**What is needed:**
Search the records below for "none" and copy every line it turns up in.
** Opening Source material block **
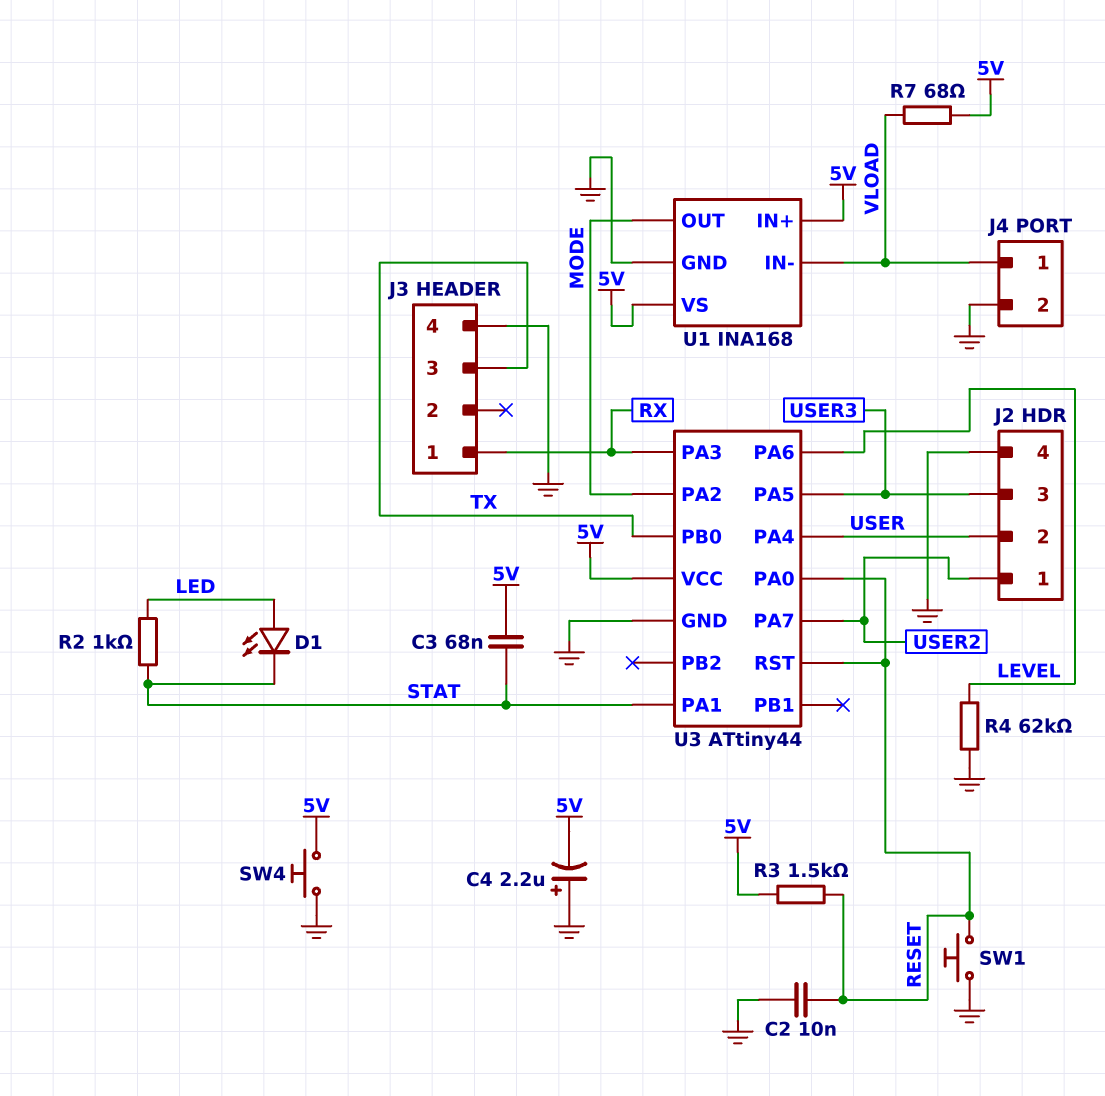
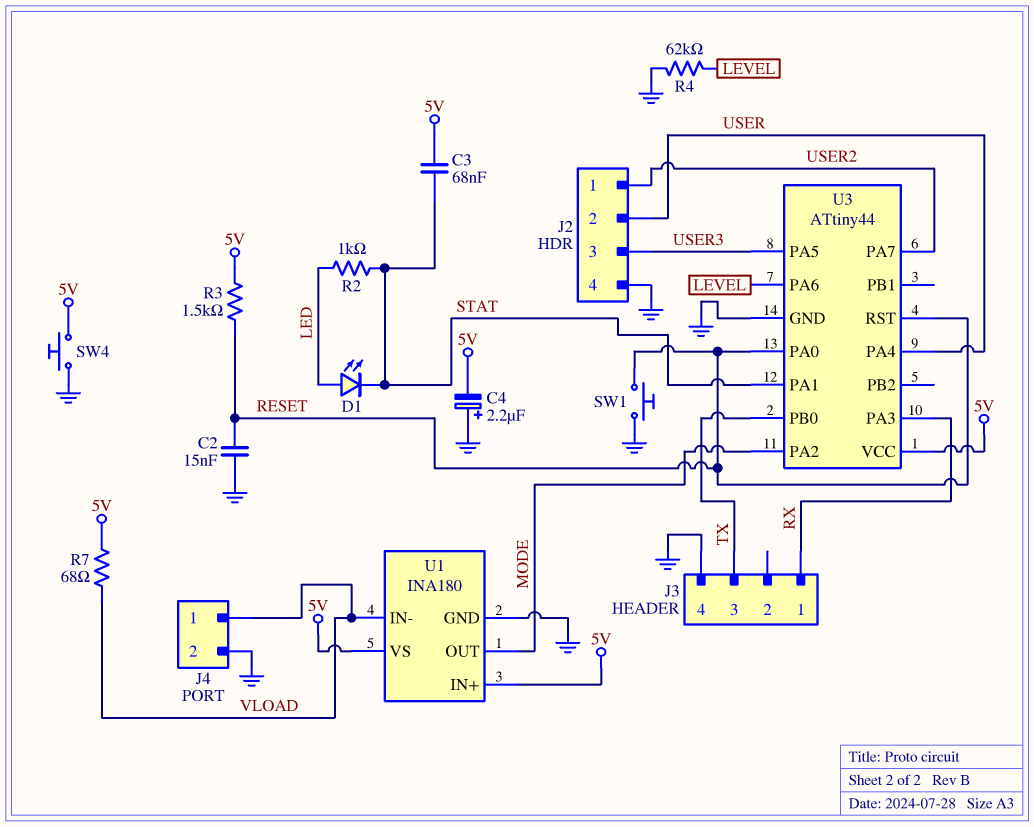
C2: 10nF (GND, RESET) -> 15nF (GND, RESET)
U1: INA168 -> INA180

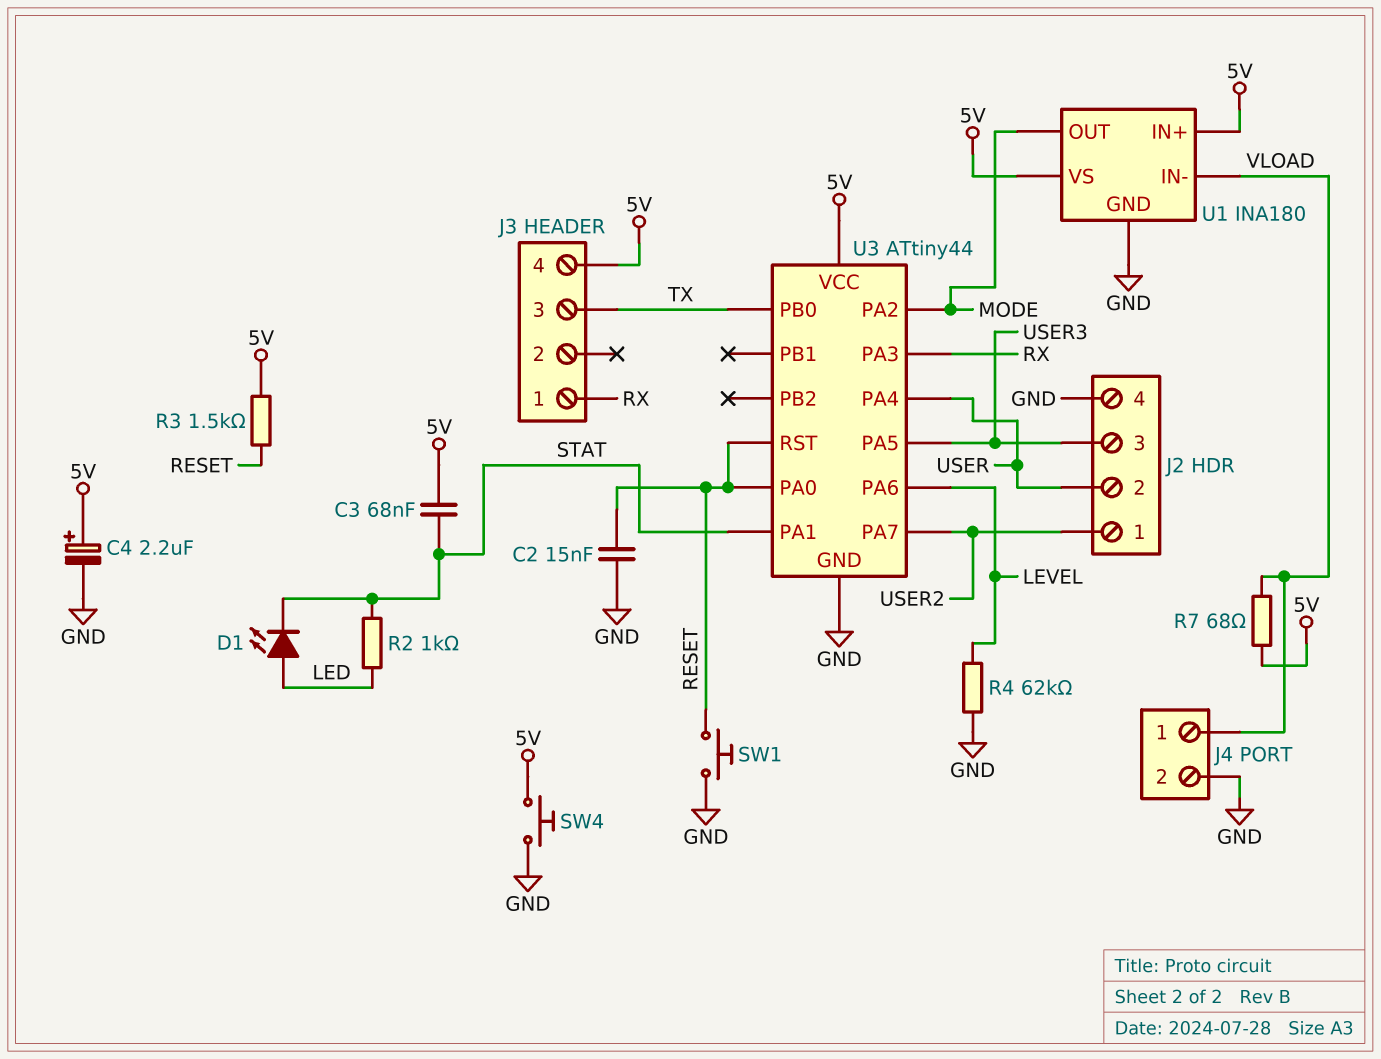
C4: 2.2uF (plus GND, minus 5V) -> 2.2uF (plus 5V, minus GND)
J3 pin 4: GND -> 5V

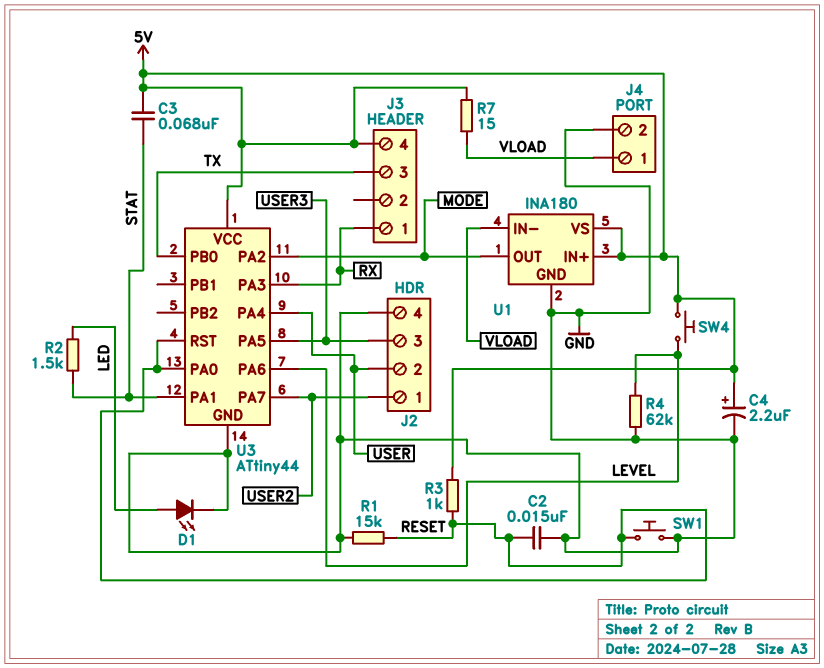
D1: LED (A LED, K STAT) -> LED (A LED, K GND)
R1: none -> 15k (GND, RESET)
R2: 1k (LED, STAT) -> 1.5k (LED, STAT)
R3: 1.5k (5V, RESET) -> 1k (5V, RESET)
R7: 68 (5V, VLOAD) -> 15 (5V, VLOAD)
SW4: button (5V, GND) -> button (5V, LEVEL)

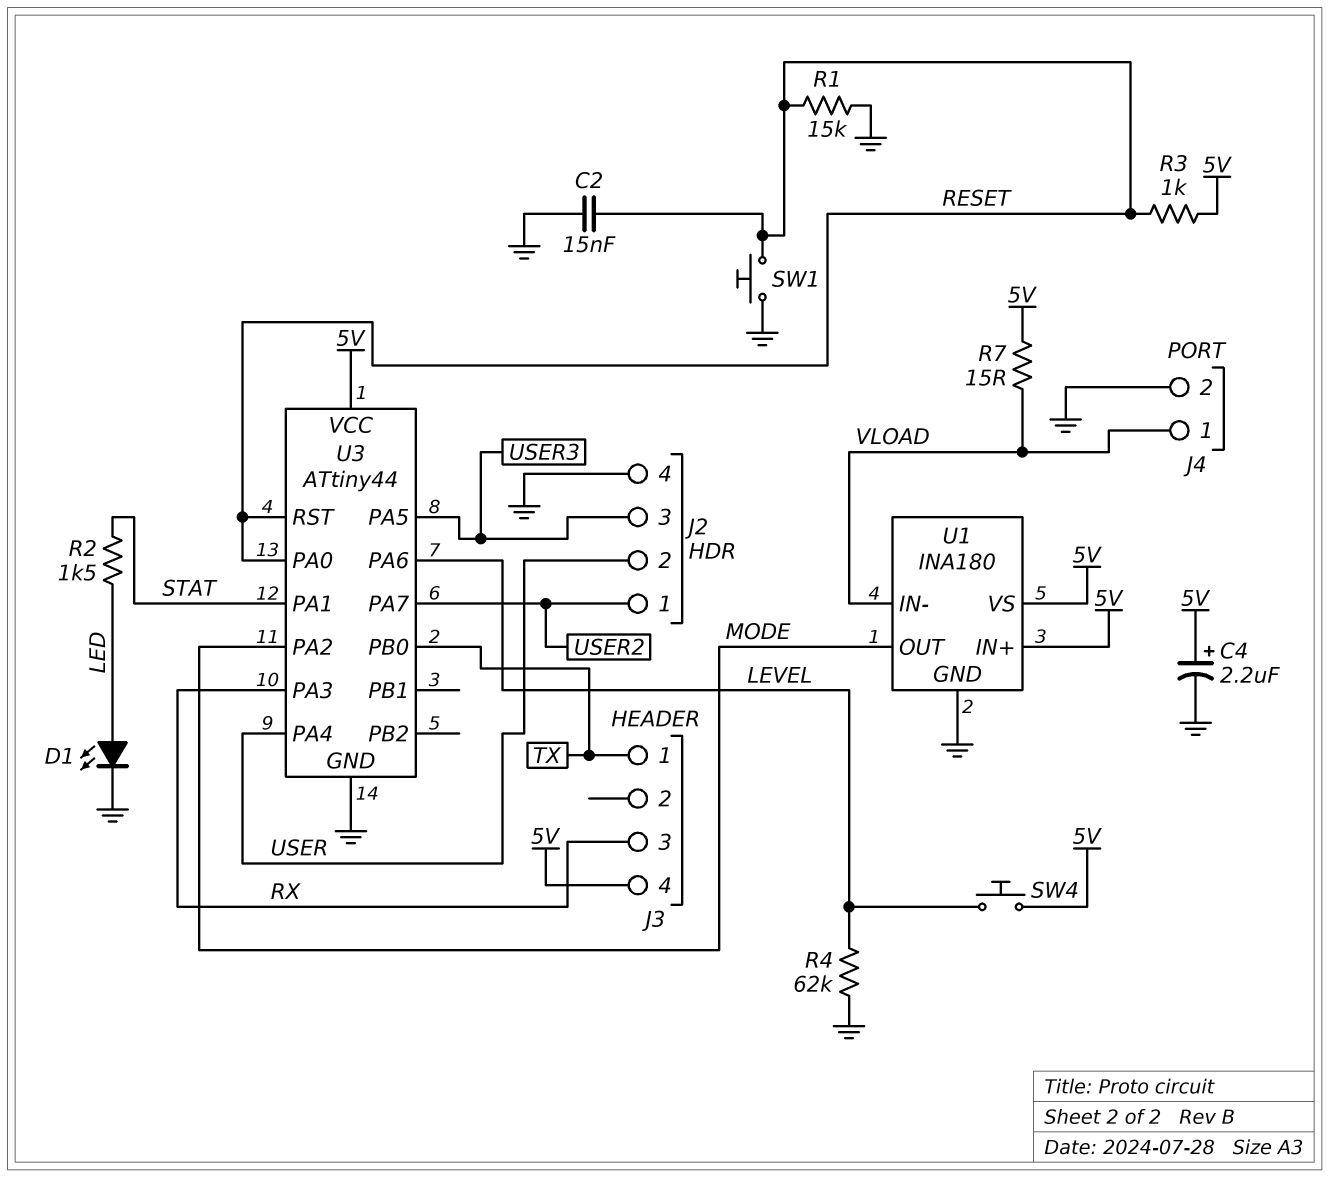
C3: 68nF (5V, STAT) -> none
J3 pin 1: RX -> TX
J3 pin 3: TX -> RX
** Closing Source material block **
**Response to the exercise:**
R1: none -> 15k (GND, RESET)
C3: 68nF (5V, STAT) -> none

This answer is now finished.